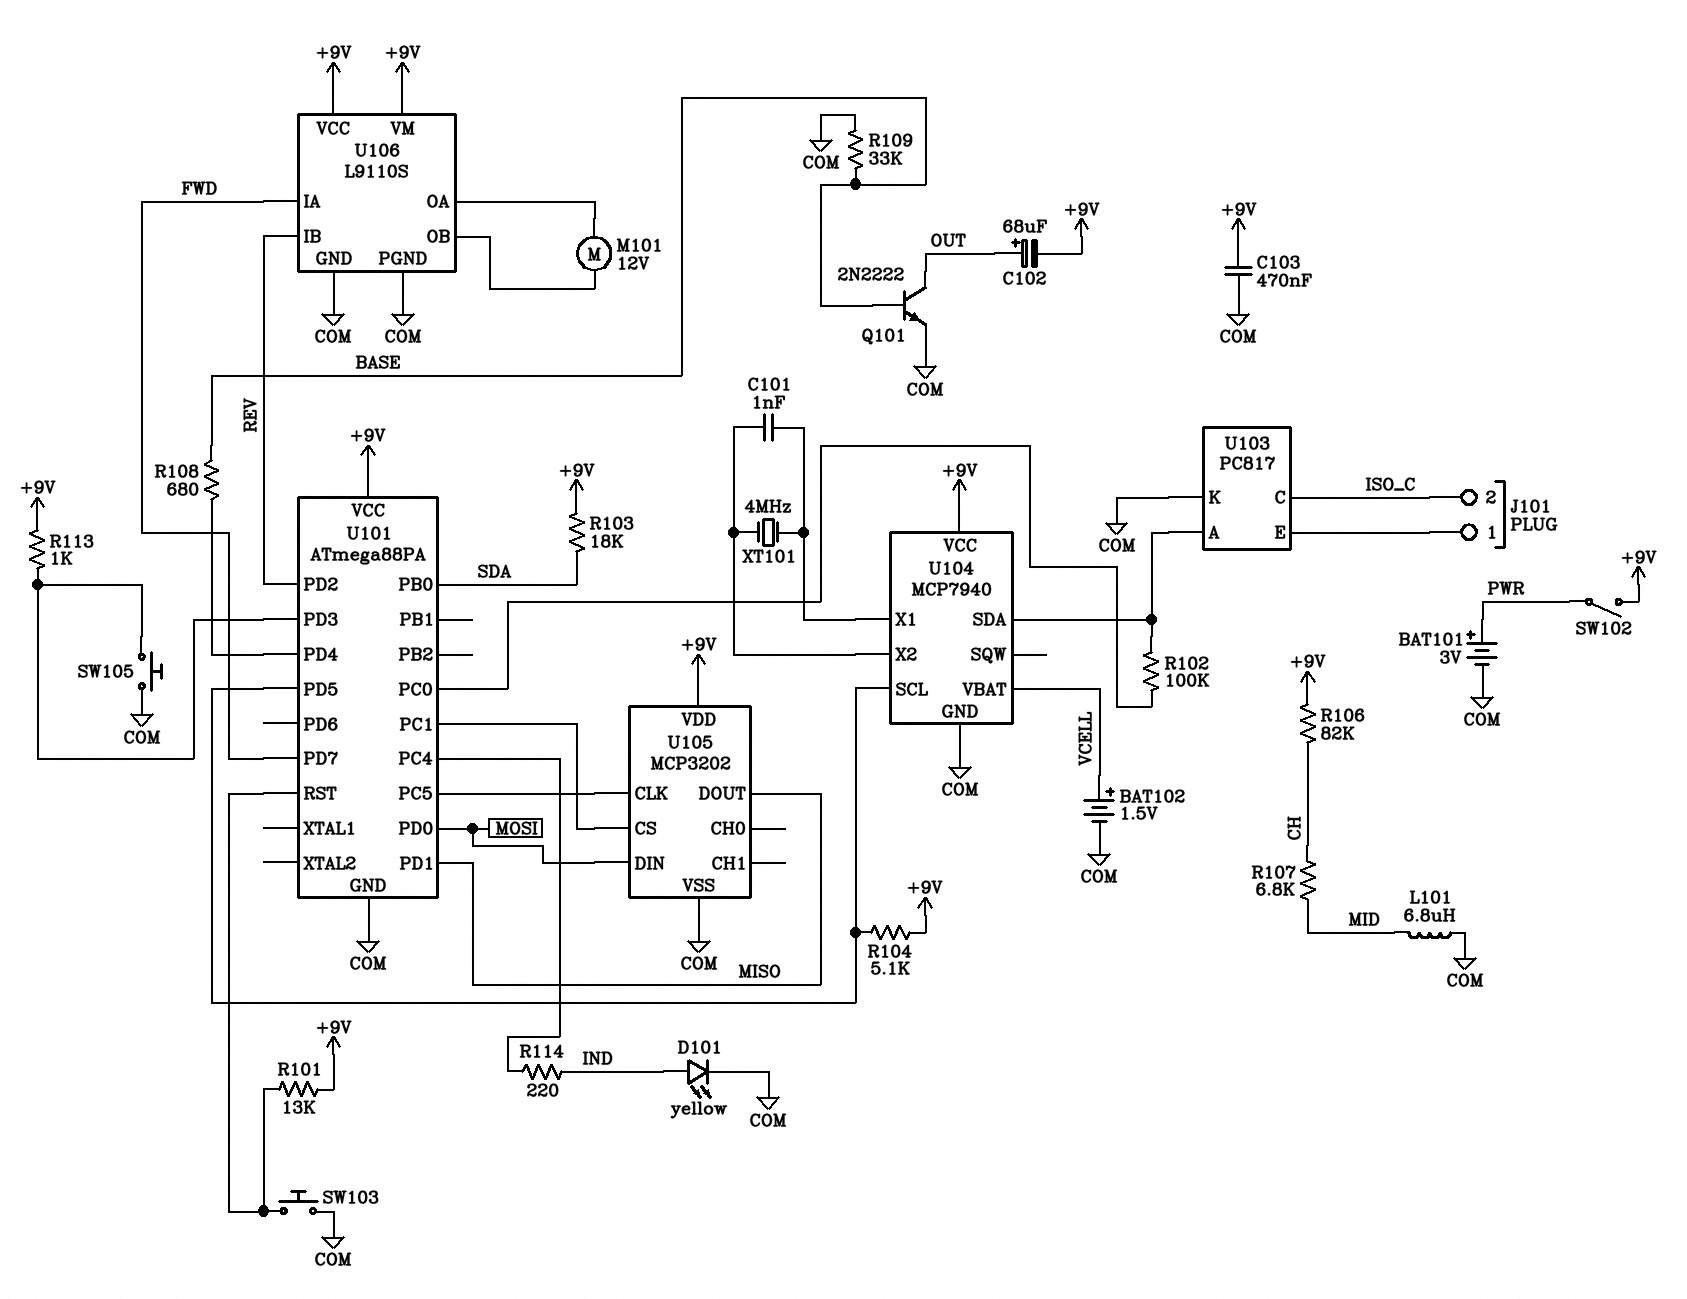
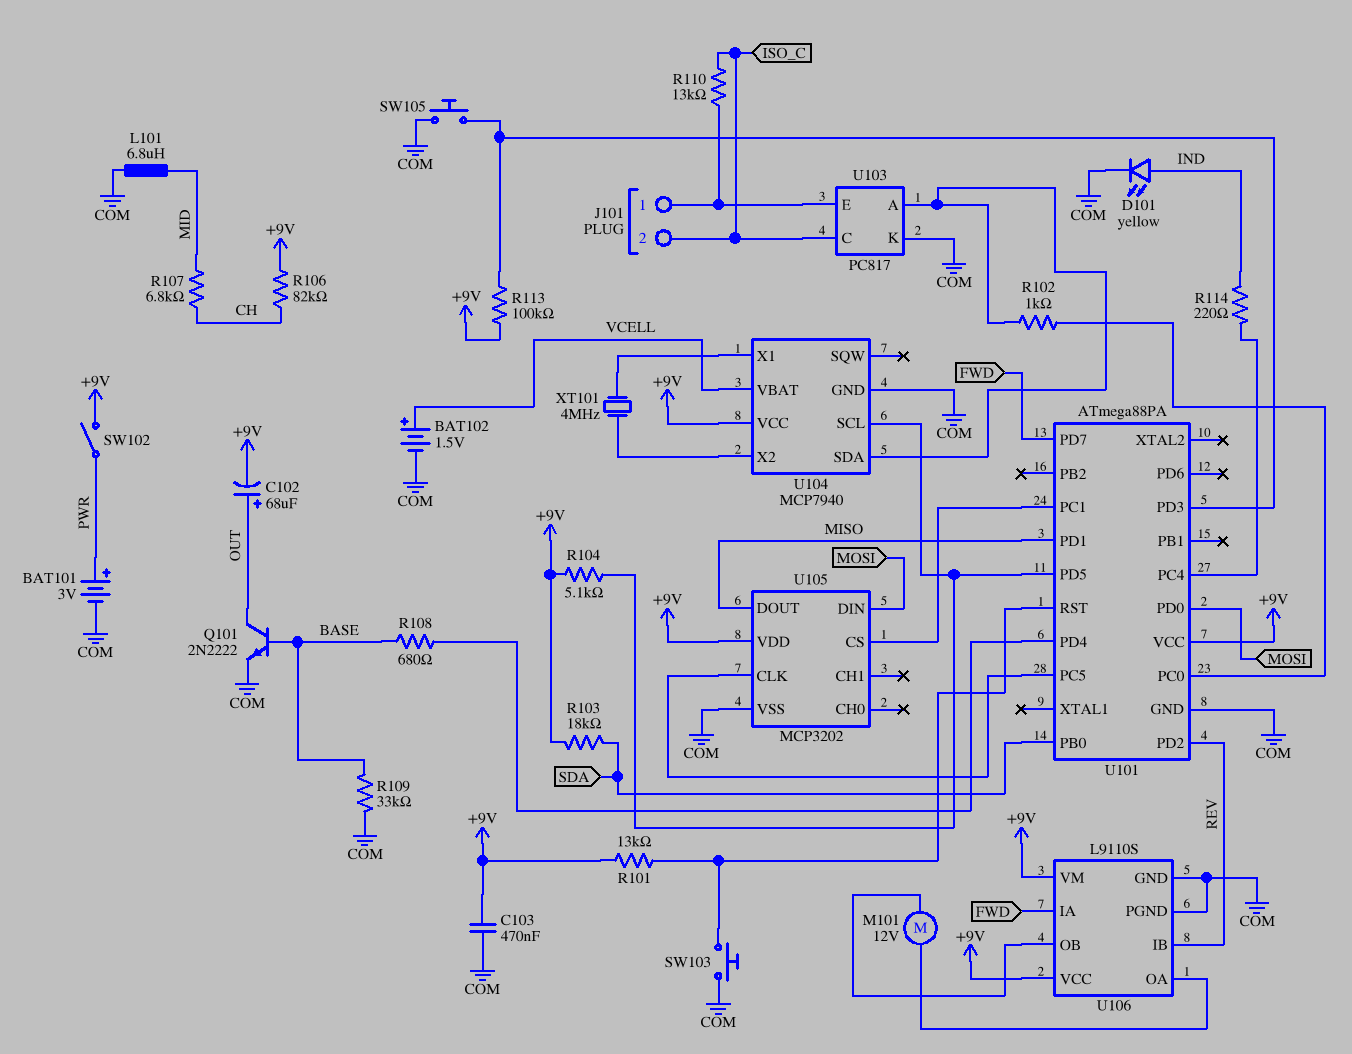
C101: 1nF (U104/X1, U104/X2) -> none
R102: 100k (U101/PC0, U103/A) -> 1k (U101/PC0, U103/A)
R110: none -> 13k (ISO_C, J101/1)
R113: 1k (+9V, U101/PD3) -> 100k (+9V, U101/PD3)

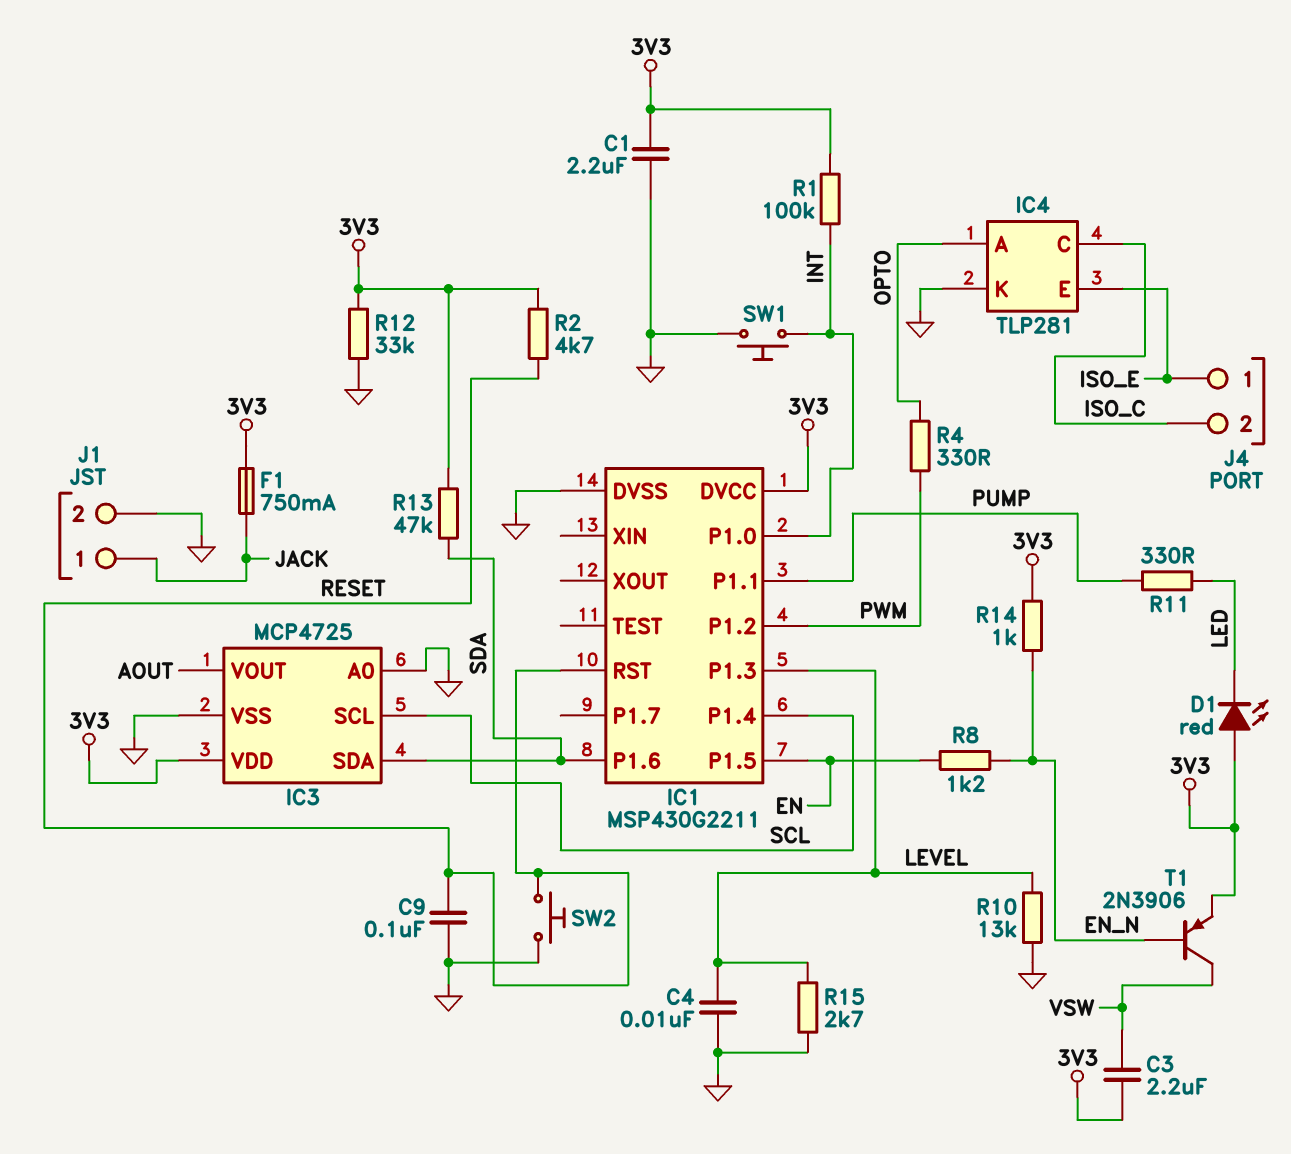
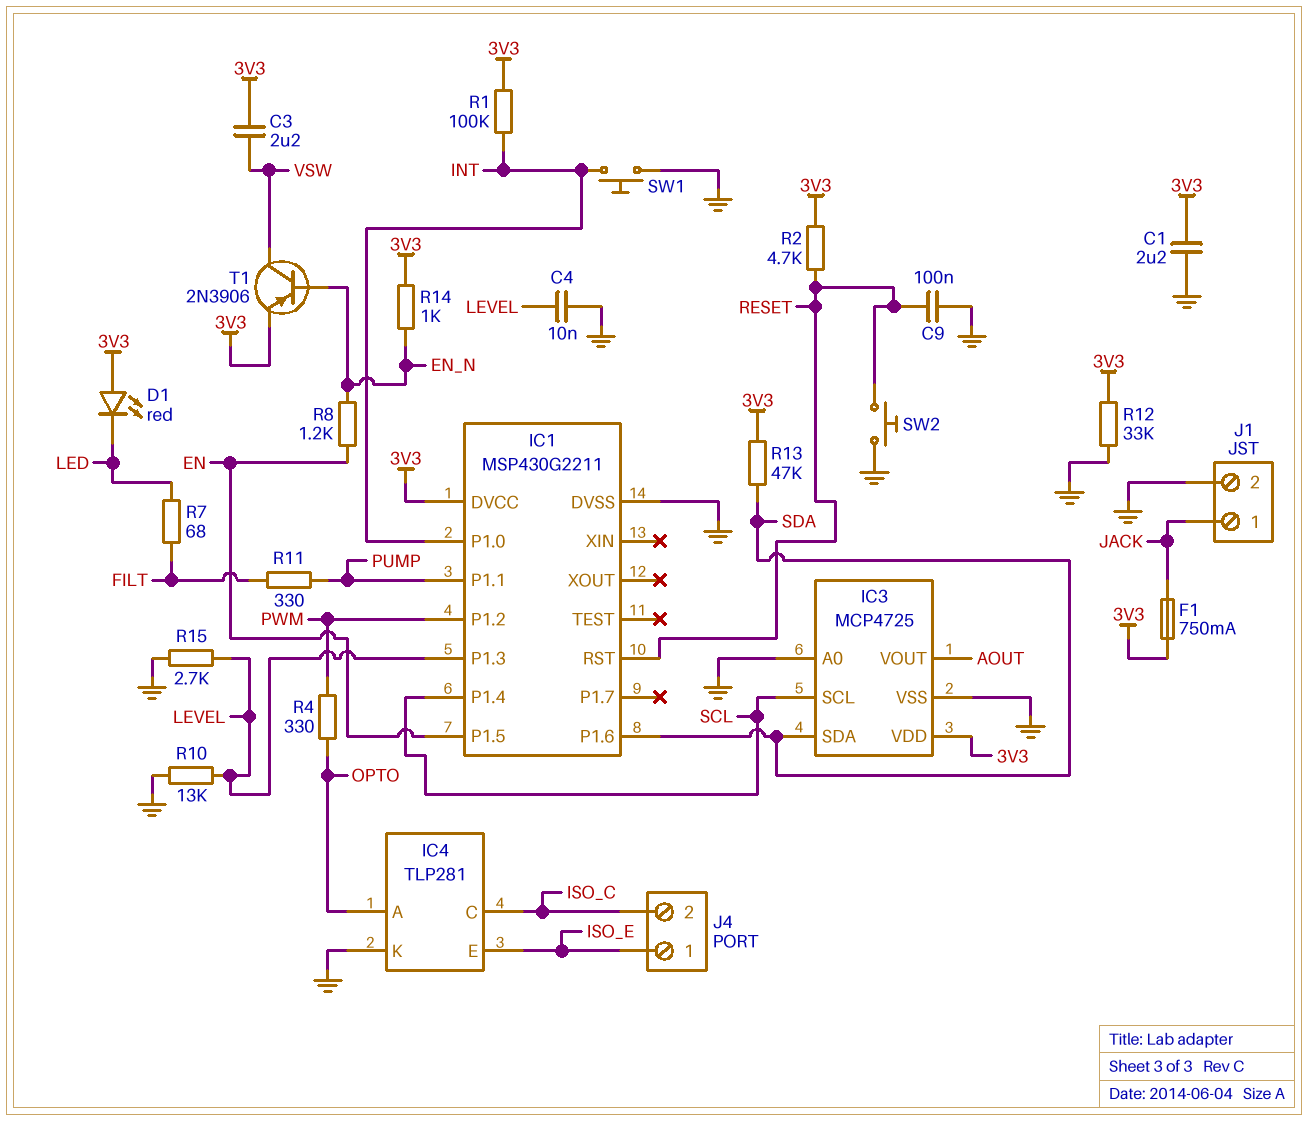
R7: none -> 68 (FILT, LED)
R11: 330 (LED, PUMP) -> 330 (FILT, PUMP)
= = = = = = =
**Work to be completed**
Go through the records above and copy every line holding the word "FILT".

**Expected output**
R7: none -> 68 (FILT, LED)
R11: 330 (LED, PUMP) -> 330 (FILT, PUMP)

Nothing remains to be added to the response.